### Assigned task:
In how many lines of the records does "green" appear? Answer with one number.

### Data:
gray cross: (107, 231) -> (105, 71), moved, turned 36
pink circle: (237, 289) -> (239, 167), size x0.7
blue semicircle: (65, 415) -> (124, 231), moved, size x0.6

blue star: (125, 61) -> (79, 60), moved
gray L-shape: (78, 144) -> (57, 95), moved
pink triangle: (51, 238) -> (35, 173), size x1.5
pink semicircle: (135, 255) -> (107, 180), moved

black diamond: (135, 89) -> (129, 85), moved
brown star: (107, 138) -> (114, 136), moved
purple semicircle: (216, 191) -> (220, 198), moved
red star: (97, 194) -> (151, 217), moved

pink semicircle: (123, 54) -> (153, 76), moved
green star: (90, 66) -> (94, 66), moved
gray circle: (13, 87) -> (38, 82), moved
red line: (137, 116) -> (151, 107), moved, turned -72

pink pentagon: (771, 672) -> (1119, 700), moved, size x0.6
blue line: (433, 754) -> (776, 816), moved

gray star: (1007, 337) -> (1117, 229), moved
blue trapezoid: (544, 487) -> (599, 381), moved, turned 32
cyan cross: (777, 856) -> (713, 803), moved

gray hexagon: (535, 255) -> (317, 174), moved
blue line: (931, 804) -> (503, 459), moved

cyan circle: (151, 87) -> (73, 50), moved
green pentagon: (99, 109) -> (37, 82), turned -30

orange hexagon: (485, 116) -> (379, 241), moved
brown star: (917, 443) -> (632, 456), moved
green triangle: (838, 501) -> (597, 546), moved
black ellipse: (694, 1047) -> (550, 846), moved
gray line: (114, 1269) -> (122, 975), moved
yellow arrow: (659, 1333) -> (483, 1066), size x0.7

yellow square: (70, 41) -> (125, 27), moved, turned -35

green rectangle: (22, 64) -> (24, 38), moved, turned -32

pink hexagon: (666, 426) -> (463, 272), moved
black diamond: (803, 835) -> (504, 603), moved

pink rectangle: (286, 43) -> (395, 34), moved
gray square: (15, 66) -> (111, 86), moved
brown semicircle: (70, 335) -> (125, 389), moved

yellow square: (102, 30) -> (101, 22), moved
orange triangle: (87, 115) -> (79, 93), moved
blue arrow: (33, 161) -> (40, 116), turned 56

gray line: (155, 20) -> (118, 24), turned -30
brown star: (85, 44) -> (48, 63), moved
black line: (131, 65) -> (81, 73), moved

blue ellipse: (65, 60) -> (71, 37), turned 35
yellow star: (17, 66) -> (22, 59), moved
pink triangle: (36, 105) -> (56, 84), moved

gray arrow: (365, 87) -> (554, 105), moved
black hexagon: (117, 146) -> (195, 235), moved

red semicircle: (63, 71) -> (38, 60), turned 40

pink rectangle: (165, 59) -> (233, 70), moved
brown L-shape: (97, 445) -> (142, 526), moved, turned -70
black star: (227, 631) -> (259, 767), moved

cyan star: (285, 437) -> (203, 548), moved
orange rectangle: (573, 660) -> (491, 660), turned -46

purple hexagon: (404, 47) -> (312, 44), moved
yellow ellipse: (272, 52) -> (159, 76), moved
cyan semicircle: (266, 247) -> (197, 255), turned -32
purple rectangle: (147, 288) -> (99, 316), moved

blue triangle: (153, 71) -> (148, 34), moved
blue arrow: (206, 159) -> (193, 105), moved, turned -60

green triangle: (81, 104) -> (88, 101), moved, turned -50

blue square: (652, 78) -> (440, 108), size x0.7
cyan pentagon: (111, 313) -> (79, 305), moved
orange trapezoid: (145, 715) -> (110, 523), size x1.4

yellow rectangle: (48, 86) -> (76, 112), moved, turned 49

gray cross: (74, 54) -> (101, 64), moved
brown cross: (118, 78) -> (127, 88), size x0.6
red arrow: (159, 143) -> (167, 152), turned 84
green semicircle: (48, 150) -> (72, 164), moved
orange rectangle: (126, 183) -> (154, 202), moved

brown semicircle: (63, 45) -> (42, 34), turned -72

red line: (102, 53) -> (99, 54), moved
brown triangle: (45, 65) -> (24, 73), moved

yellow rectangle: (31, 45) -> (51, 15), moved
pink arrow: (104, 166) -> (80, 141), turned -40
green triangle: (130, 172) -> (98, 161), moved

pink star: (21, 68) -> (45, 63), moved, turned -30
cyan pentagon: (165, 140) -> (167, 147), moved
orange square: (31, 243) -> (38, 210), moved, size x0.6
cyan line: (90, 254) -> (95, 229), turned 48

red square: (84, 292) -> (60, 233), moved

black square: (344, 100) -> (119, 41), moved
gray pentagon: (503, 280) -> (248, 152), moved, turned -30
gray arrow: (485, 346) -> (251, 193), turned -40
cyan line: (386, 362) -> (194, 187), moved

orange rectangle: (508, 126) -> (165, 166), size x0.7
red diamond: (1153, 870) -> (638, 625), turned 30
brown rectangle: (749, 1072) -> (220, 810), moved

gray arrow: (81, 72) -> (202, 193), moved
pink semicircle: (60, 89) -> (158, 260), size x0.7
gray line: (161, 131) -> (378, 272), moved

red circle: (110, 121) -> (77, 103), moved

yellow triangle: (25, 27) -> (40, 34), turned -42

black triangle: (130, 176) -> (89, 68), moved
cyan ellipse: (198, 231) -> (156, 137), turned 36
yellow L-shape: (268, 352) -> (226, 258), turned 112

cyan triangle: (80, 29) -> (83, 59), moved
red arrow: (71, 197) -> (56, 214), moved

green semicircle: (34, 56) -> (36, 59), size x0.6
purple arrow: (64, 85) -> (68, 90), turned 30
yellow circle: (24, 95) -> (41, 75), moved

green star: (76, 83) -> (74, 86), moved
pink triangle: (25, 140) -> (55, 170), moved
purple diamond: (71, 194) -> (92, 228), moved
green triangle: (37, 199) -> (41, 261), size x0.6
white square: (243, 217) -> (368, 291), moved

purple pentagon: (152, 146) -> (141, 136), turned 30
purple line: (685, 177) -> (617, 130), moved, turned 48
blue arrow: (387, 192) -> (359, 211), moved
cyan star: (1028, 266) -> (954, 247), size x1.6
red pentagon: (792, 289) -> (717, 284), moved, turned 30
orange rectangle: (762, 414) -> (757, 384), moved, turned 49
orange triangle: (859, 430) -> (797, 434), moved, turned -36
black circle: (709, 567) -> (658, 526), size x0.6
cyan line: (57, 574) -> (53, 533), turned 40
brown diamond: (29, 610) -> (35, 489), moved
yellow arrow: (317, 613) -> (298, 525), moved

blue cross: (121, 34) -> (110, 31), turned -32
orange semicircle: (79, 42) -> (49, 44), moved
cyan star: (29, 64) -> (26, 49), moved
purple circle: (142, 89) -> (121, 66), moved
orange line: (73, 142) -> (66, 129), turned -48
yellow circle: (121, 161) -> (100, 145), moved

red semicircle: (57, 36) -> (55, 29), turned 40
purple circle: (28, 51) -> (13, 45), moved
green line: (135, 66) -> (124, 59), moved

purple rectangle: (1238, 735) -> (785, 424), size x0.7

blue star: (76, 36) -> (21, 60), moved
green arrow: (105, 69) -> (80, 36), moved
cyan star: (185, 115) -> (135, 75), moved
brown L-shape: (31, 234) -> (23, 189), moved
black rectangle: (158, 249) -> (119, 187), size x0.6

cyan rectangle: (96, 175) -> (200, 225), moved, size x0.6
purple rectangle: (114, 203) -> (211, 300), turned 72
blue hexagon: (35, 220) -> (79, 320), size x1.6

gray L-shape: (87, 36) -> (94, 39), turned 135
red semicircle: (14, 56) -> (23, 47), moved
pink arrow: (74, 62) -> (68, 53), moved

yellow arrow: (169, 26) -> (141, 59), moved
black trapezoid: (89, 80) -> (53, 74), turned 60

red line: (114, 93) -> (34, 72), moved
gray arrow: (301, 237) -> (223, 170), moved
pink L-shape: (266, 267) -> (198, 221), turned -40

### Response area:
12